_Requirements:_ Report how many lines contain "each"; state the number and nothing else.

_Data records:_
══════════

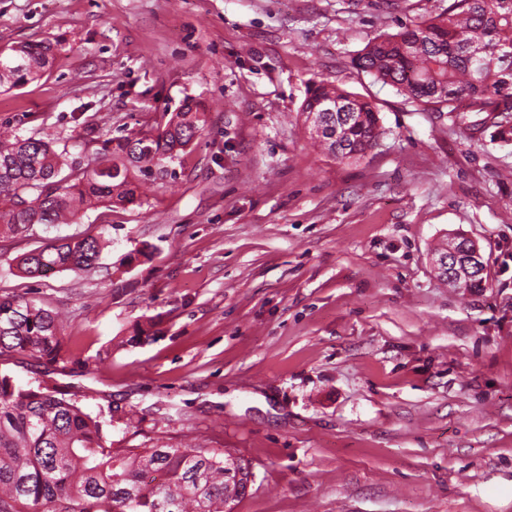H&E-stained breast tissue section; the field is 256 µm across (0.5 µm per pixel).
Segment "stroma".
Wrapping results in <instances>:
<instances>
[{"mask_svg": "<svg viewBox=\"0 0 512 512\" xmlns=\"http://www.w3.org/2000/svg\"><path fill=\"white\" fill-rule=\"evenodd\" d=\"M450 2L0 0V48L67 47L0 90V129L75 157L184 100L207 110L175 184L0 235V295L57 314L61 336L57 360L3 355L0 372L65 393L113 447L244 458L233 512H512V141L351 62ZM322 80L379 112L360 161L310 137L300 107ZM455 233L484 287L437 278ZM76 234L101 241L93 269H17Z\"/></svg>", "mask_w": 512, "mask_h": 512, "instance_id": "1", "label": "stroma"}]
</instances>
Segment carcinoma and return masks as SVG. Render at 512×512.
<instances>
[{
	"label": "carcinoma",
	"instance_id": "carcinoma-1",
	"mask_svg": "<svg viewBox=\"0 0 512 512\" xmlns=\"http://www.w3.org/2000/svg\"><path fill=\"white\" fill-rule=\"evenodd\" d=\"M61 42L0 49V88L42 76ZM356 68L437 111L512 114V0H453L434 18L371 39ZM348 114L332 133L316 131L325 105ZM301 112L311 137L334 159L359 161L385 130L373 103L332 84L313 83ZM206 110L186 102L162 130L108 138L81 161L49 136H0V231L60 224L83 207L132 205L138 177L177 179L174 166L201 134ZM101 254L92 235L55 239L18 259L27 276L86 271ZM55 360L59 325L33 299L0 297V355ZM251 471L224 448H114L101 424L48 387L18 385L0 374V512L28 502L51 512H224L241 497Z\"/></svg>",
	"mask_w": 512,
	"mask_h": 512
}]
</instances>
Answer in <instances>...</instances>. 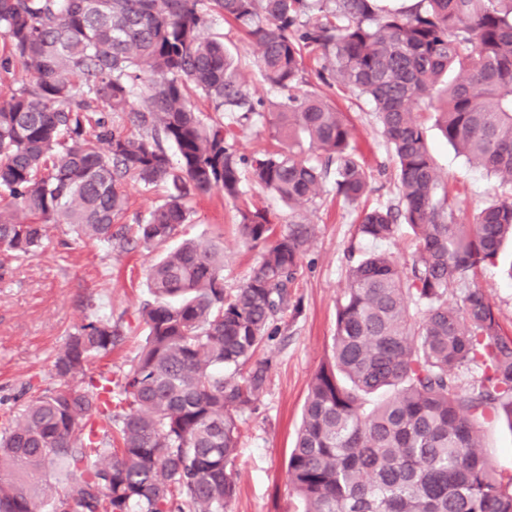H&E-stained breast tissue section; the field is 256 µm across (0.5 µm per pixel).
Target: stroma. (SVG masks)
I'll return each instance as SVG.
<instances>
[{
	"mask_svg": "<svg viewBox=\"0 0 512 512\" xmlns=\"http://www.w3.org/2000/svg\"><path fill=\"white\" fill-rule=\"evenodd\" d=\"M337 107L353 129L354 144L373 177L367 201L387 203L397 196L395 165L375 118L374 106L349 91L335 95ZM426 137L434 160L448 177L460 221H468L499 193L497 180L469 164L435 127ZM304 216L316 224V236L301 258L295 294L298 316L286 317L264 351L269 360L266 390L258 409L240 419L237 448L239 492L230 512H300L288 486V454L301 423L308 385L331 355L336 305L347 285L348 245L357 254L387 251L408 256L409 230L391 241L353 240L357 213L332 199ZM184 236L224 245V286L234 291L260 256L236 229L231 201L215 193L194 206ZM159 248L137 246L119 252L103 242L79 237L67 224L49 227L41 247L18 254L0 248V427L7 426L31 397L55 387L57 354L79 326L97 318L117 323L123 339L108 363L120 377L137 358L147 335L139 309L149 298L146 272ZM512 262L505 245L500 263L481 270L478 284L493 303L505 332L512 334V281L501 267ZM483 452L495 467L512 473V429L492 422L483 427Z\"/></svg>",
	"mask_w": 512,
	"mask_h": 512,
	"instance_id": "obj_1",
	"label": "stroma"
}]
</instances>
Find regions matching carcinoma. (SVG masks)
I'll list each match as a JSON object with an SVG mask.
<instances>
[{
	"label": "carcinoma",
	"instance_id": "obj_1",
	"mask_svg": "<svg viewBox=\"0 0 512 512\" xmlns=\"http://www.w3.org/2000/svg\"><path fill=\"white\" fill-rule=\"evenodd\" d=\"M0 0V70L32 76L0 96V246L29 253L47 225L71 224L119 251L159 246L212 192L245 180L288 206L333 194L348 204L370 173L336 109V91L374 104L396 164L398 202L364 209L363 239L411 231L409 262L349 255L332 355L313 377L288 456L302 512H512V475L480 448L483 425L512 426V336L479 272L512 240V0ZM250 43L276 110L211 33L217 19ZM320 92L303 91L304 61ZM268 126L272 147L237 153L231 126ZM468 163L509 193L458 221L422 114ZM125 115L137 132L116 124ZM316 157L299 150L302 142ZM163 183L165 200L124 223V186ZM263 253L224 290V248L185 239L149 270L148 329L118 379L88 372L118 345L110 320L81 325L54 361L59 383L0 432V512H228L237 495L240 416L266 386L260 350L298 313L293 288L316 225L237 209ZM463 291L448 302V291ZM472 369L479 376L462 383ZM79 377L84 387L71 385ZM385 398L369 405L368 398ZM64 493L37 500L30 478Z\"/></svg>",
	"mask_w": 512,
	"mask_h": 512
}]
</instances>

══════════

_Written reply:_ 2